> **Problem statement**
The answer must be every line from the entries below that includes "bowl".
─── Supplied information ───
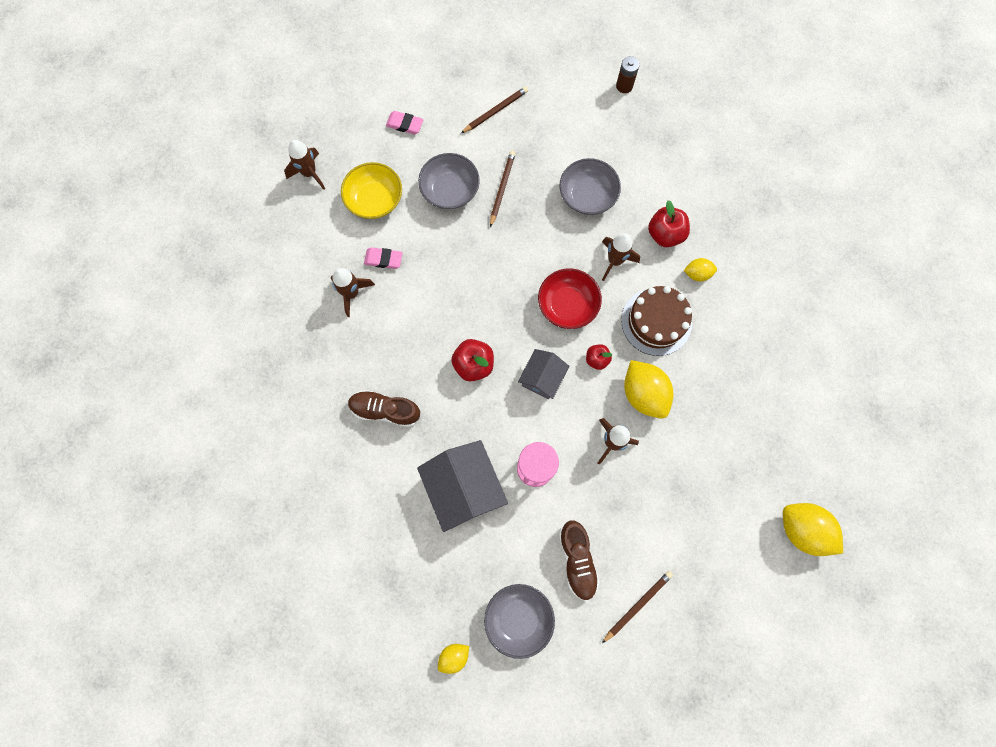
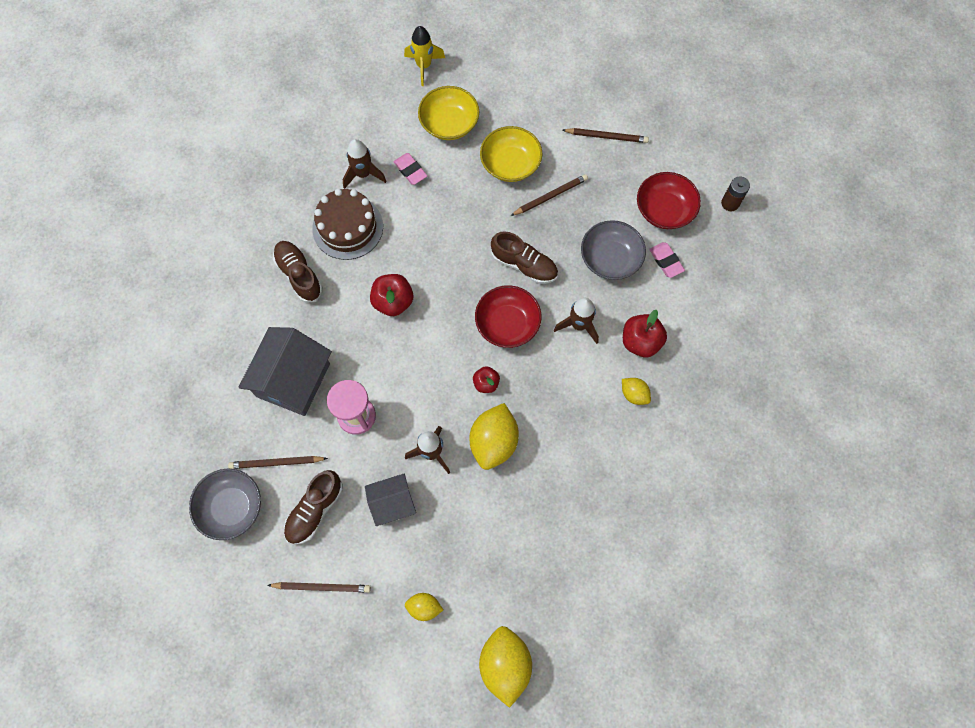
camera: 45 degrees right, 5 degrees down
(309, 173) = (424, 66): brown rocket -> yellow rocket
(405, 124) = (528, 89): pink eraser -> pink eraser (666, 261)
(450, 190) = (510, 164): grey bowl -> yellow bowl
(454, 656) = (162, 487): yellow lemon -> yellow lemon (424, 607)
(515, 555) = (276, 462): none -> brown pencil
(535, 253) = (524, 265): none -> brown shoe
(542, 378) = (431, 358): grey house -> grey house (392, 503)
(587, 129) = (664, 210): none -> red bowl
(656, 321) = (562, 399): brown cake -> brown cake (347, 227)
───
> **Answer to this exercise**
(450, 190) = (510, 164): grey bowl -> yellow bowl
(587, 129) = (664, 210): none -> red bowl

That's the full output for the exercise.